EXERCISE AIM »
In the records that follow, find the line with "lime plate D4 level 1 -> none"; from there, retype every line exactly through the line with "cyan plate F5:G5", which also belongs to the answer.

THE DATA »
········

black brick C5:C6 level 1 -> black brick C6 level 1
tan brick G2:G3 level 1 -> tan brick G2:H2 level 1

········

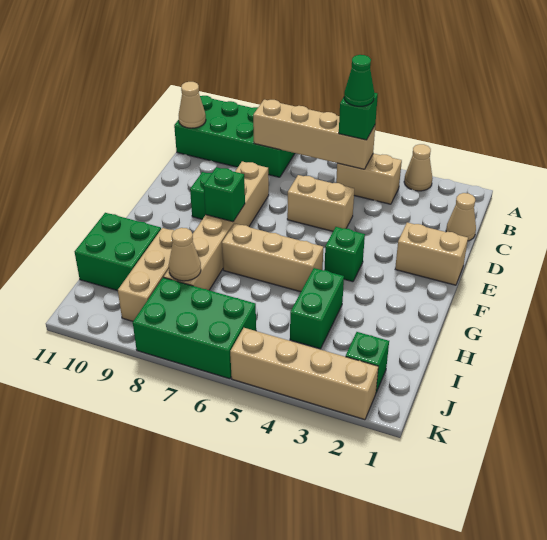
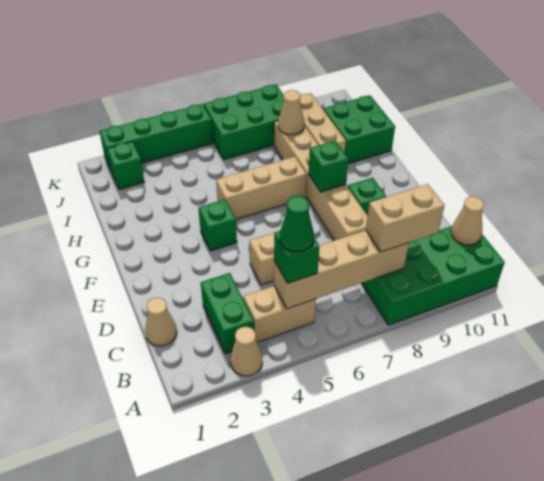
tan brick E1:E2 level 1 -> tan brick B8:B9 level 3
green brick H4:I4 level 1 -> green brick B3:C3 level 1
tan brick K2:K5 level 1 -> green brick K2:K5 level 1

········

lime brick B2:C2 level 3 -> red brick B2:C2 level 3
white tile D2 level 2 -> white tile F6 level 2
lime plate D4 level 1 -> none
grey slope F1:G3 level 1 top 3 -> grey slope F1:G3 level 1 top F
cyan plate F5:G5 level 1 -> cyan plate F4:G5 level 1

········

REPLY »
lime plate D4 level 1 -> none
grey slope F1:G3 level 1 top 3 -> grey slope F1:G3 level 1 top F
cyan plate F5:G5 level 1 -> cyan plate F4:G5 level 1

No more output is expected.